━━━ SUPPLIED RECORDS
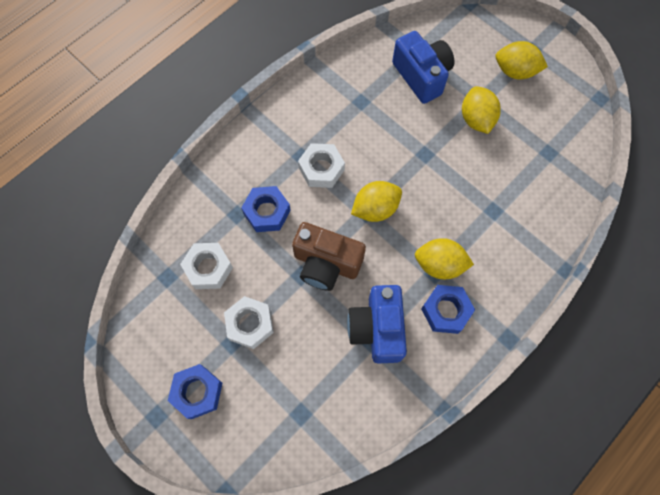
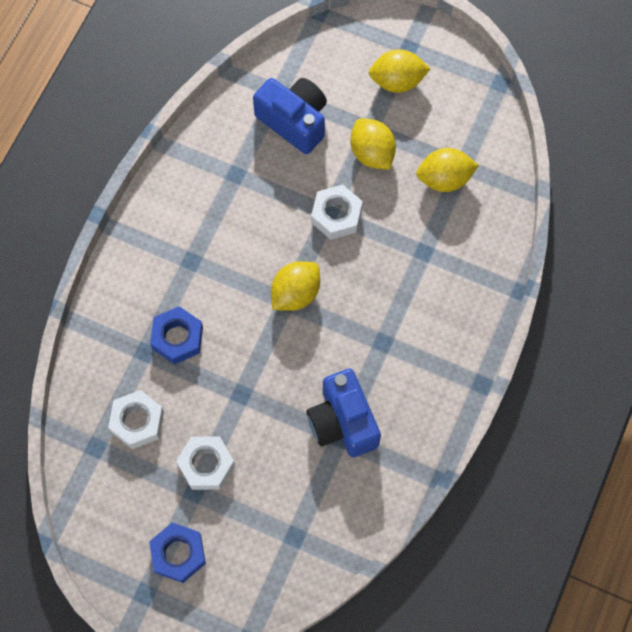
camera: 20 degrees left, 0 degrees up
(321, 169) = (219, 268): white nut -> white nut (336, 215)
(326, 264) = (264, 372): brown camera -> none
(439, 265) = (385, 331): yellow lemon -> yellow lemon (444, 179)
(446, 311) = (408, 378): blue nut -> none

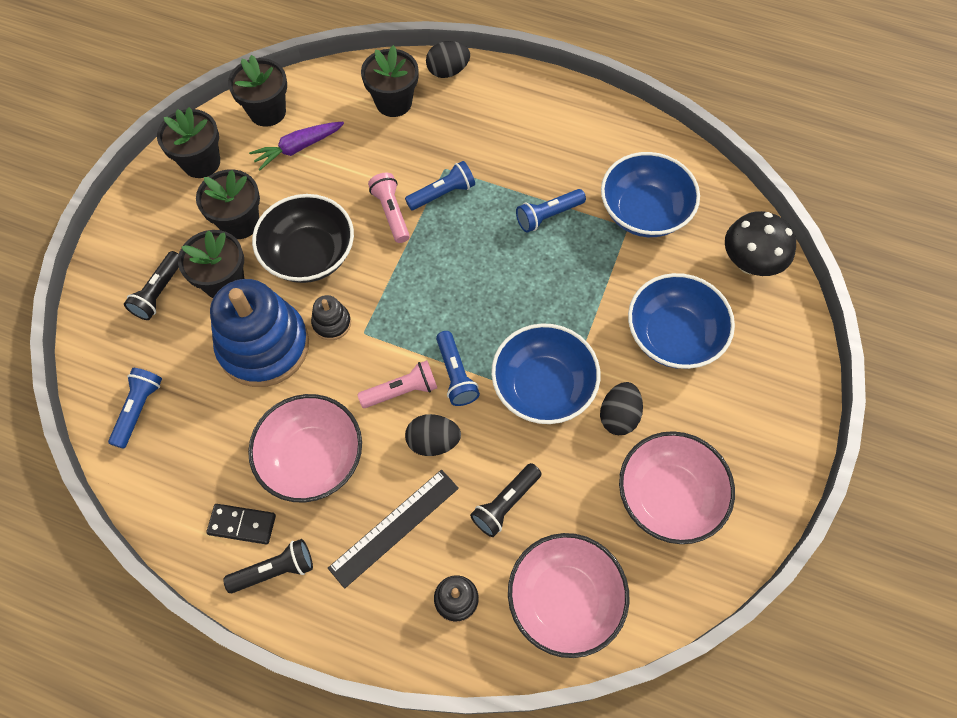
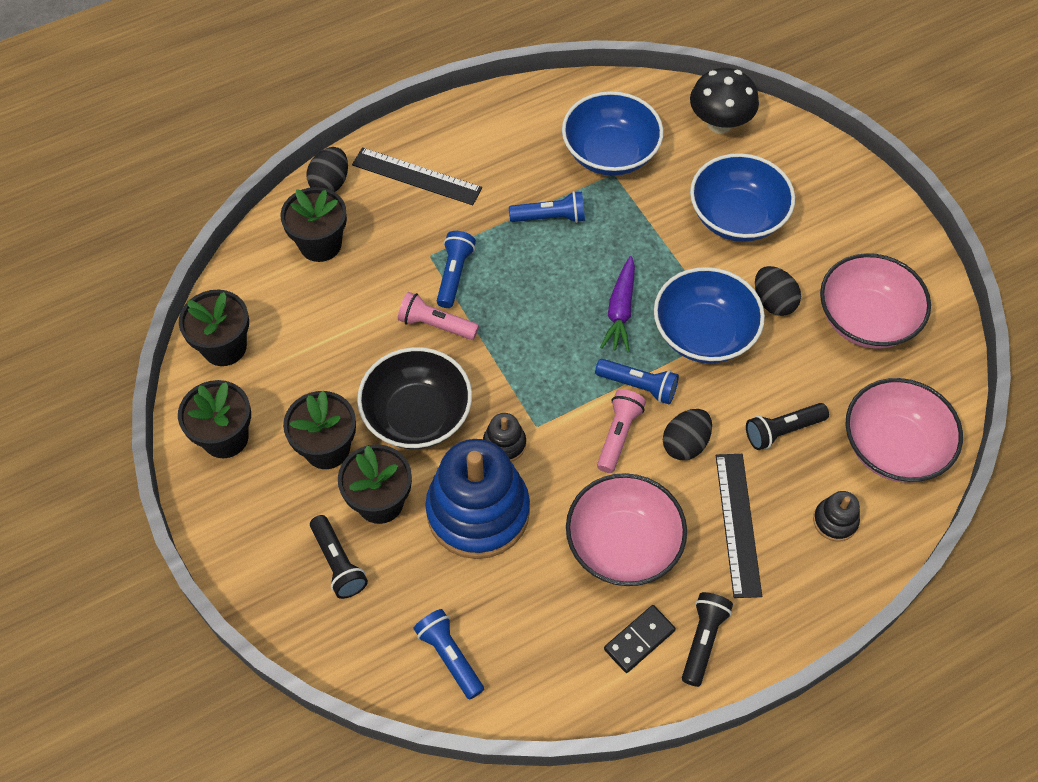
camera: 50 degrees left, 5 degrees down
(298, 148) = (292, 350): purple carrot -> purple carrot (620, 311)
(502, 113) = (416, 176): none -> black ruler
(505, 503) = (782, 430): black flashlight -> black flashlight turned 75 degrees clockwise
(548, 215) = (550, 217): blue flashlight -> blue flashlight turned 105 degrees counterclockwise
━━━━━━
• TASK INSTRUCTIONS:
Although the records contain pictures, only the text should be copied, exactly as it stands.

• SOLUTION FOR THIS TASK:
camera: 20 degrees left, 0 degrees up
(321, 169) = (219, 268): white nut -> white nut (336, 215)
(326, 264) = (264, 372): brown camera -> none
(439, 265) = (385, 331): yellow lemon -> yellow lemon (444, 179)
(446, 311) = (408, 378): blue nut -> none

camera: 50 degrees left, 5 degrees down
(298, 148) = (292, 350): purple carrot -> purple carrot (620, 311)
(502, 113) = (416, 176): none -> black ruler
(505, 503) = (782, 430): black flashlight -> black flashlight turned 75 degrees clockwise
(548, 215) = (550, 217): blue flashlight -> blue flashlight turned 105 degrees counterclockwise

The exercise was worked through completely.